#### Requirement:
Show each line of the records below that contains the word "black".

[Stored dataset items]
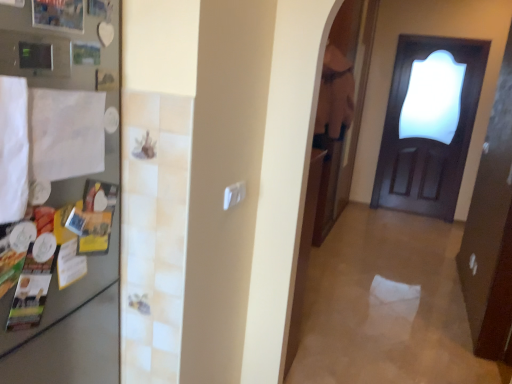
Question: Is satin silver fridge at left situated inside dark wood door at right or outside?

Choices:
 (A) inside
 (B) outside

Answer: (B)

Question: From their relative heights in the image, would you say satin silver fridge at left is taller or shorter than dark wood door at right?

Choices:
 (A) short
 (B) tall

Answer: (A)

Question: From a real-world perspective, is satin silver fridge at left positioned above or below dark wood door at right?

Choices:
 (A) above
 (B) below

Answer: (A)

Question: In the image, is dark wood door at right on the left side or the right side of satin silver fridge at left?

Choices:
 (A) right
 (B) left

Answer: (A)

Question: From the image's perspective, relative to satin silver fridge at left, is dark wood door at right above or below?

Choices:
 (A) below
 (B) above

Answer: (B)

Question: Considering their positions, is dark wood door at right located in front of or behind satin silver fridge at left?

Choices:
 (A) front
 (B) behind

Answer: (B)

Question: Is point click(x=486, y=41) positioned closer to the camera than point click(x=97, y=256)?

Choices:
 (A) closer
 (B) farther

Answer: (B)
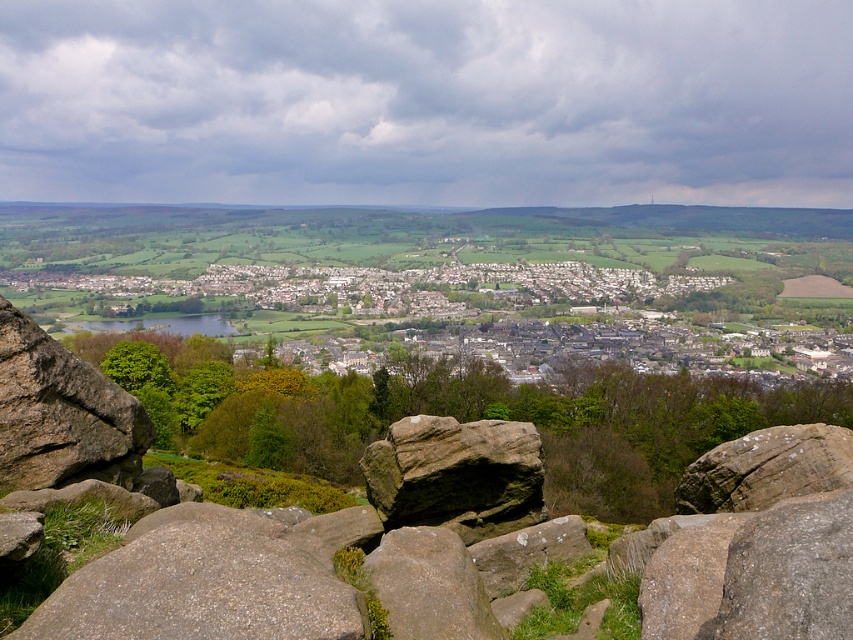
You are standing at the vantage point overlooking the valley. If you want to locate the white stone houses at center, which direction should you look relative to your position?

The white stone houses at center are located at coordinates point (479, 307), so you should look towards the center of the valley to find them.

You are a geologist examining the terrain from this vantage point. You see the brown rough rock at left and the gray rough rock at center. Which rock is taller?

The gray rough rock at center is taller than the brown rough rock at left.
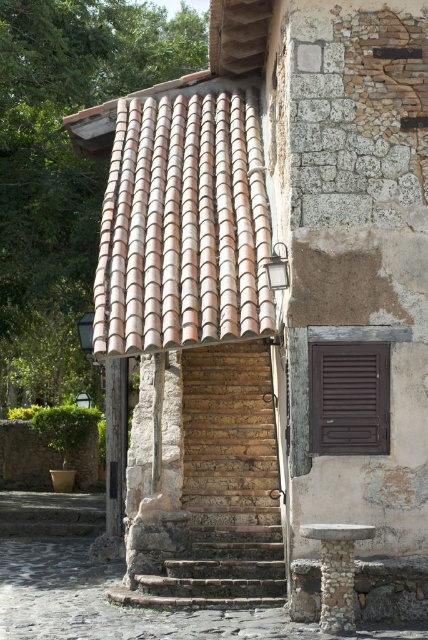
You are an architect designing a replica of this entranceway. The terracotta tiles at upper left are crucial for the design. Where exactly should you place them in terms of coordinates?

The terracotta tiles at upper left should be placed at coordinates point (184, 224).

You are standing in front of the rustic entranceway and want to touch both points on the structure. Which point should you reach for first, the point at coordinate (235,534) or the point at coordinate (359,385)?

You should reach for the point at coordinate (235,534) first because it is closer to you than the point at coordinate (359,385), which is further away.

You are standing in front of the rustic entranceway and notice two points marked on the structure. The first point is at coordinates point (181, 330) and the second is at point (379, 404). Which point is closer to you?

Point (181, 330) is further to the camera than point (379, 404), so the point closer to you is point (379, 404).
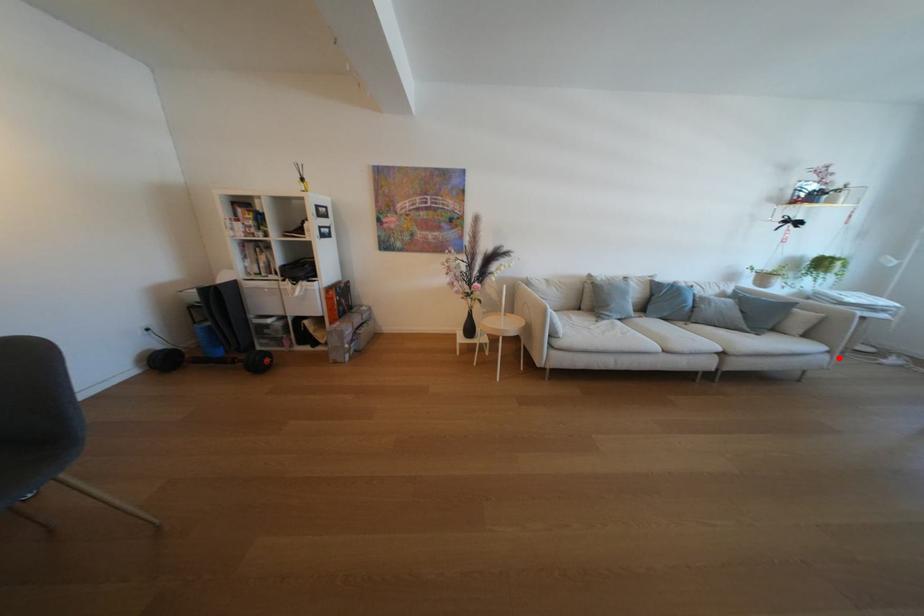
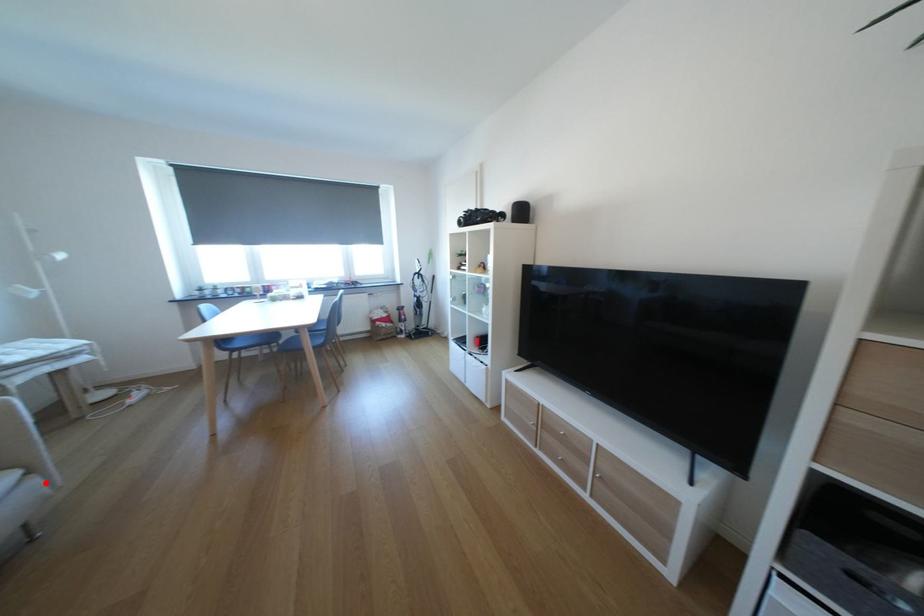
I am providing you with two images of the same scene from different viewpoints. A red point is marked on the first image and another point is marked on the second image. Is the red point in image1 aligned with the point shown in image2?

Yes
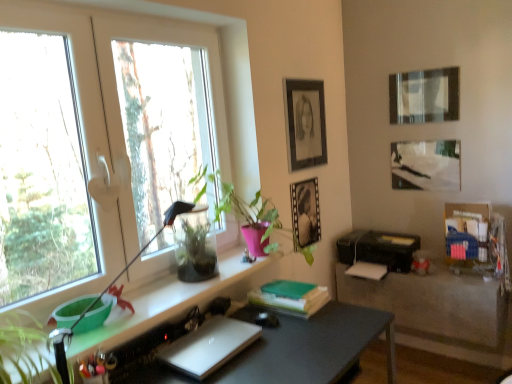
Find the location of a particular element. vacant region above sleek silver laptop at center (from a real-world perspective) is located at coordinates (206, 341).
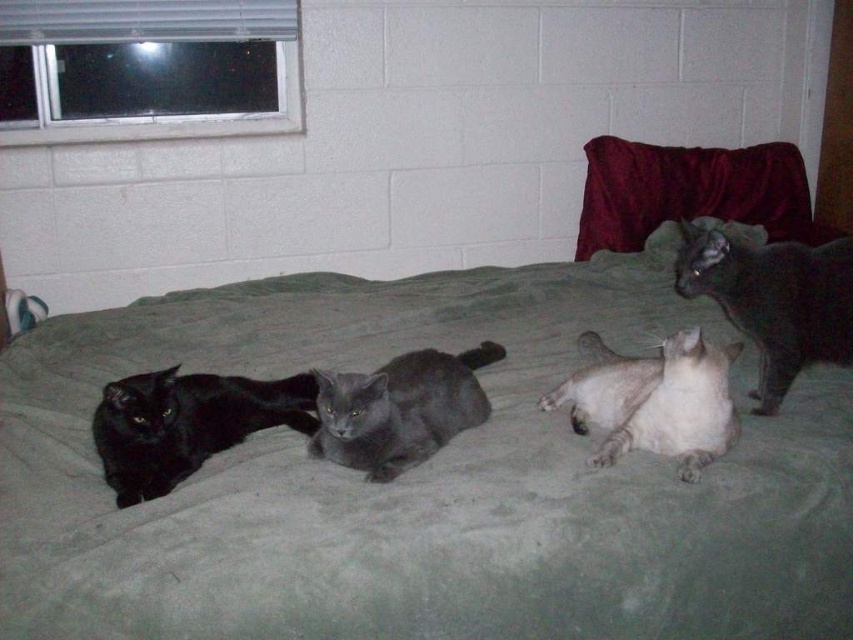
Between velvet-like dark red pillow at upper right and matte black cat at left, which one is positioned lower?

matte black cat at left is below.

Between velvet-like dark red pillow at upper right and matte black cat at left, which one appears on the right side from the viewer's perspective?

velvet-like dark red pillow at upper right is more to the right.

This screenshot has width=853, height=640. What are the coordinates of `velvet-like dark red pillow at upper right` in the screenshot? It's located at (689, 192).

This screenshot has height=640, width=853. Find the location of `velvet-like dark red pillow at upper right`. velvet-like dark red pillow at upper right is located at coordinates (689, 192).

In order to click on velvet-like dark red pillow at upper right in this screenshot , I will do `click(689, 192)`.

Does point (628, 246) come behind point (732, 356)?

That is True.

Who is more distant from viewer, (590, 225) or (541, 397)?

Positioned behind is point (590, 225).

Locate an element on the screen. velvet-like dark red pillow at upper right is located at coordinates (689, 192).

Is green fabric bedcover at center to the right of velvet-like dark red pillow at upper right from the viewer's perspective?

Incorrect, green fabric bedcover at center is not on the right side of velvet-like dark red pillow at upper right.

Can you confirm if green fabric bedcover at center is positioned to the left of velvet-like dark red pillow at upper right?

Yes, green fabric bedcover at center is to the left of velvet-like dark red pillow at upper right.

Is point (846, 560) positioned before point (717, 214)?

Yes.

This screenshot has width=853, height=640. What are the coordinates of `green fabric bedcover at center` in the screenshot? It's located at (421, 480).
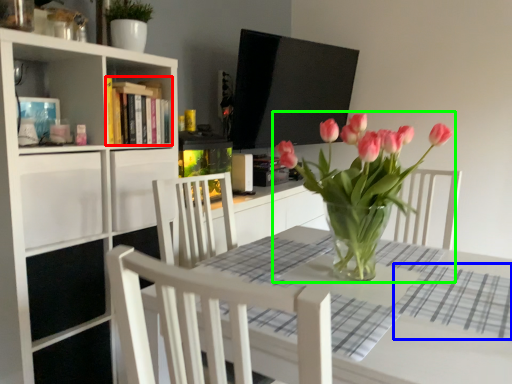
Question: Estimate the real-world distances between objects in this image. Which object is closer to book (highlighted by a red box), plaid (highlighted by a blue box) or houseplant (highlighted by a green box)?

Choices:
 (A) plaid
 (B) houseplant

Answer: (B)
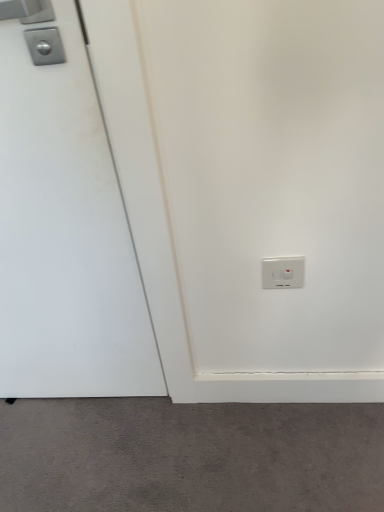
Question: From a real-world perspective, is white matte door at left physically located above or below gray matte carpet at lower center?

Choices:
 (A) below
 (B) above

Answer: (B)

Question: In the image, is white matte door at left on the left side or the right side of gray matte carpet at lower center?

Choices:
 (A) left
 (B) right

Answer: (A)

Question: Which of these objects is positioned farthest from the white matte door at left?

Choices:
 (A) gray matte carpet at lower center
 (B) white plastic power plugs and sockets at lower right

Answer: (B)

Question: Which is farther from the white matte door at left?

#### Reply to the task:
Between velvet-like dark red pillow at upper right and matte black cat at left, which one is positioned lower?
matte black cat at left is below.
Between velvet-like dark red pillow at upper right and matte black cat at left, which one appears on the right side from the viewer's perspective?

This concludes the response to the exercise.